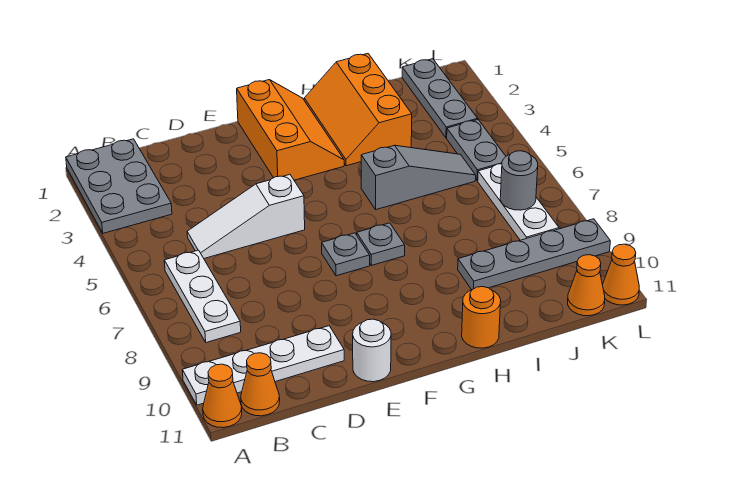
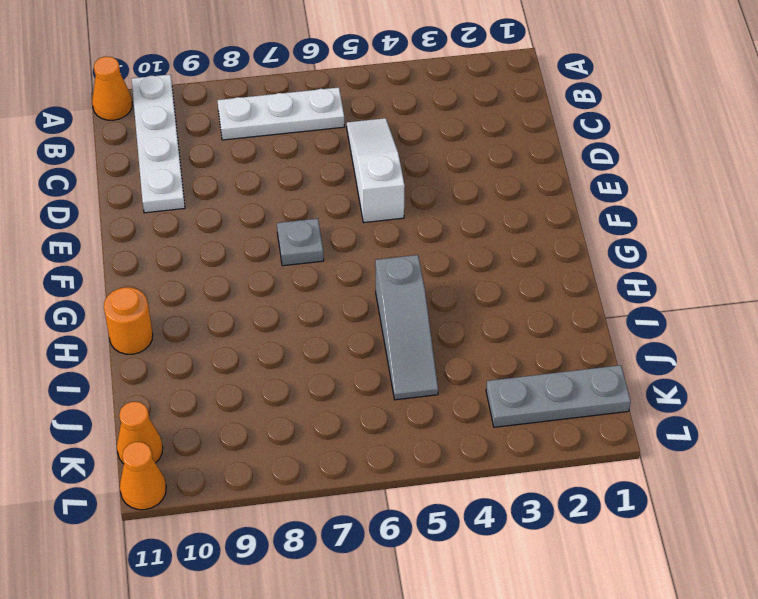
none -> grey plate A1:B3 level 1
none -> orange cone B11 level 1
none -> white round brick E11 level 1

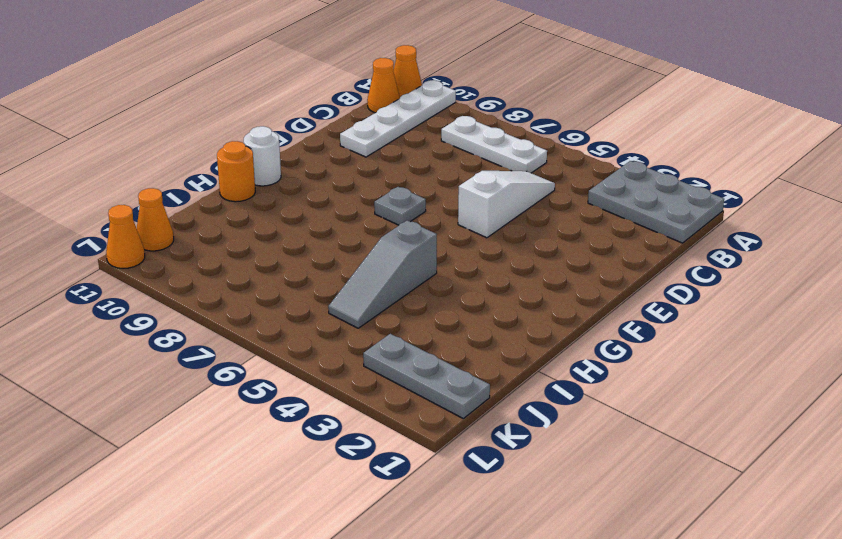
white round brick G11 level 1 -> white round brick E11 level 1
none -> orange slope F1:G3 level 1 top F
none -> grey plate G7 level 1
none -> orange slope H1:I3 level 1 top I

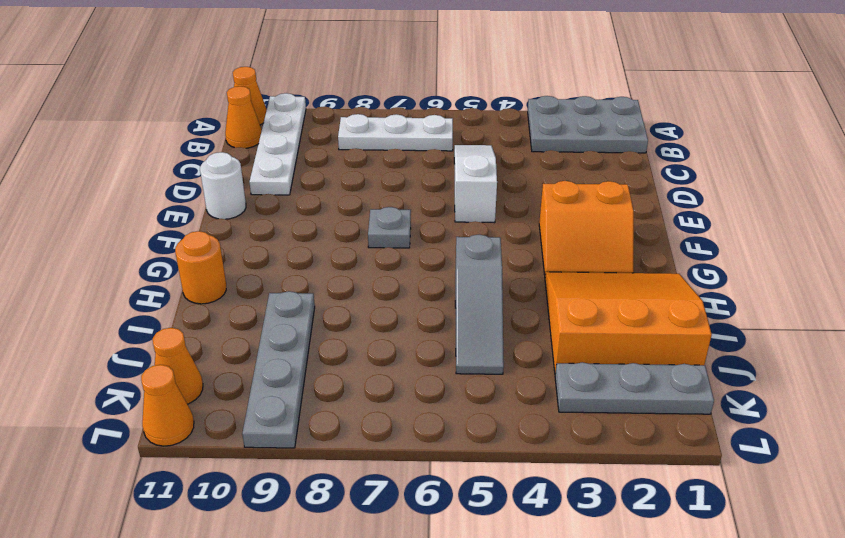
orange slope F2:G3 level 1 top F -> orange slope F1:G3 level 1 top F
orange slope H1:J3 level 1 top J -> orange slope H1:I3 level 1 top I
none -> grey plate G7 level 1
none -> grey plate K4:K5 level 1
none -> white plate K6:K8 level 1

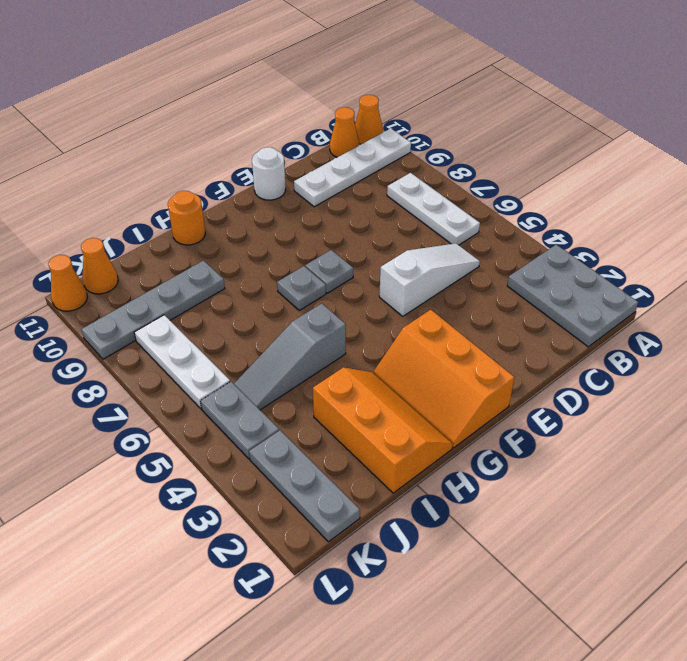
none -> grey round brick K7 level 2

........

## What you need to do
Set the lines above down again, word for word, from the first through the one containing "orange slope F2:G3"; pictures excluded.

## Response area
none -> grey plate A1:B3 level 1
none -> orange cone B11 level 1
none -> white round brick E11 level 1

white round brick G11 level 1 -> white round brick E11 level 1
none -> orange slope F1:G3 level 1 top F
none -> grey plate G7 level 1
none -> orange slope H1:I3 level 1 top I

orange slope F2:G3 level 1 top F -> orange slope F1:G3 level 1 top F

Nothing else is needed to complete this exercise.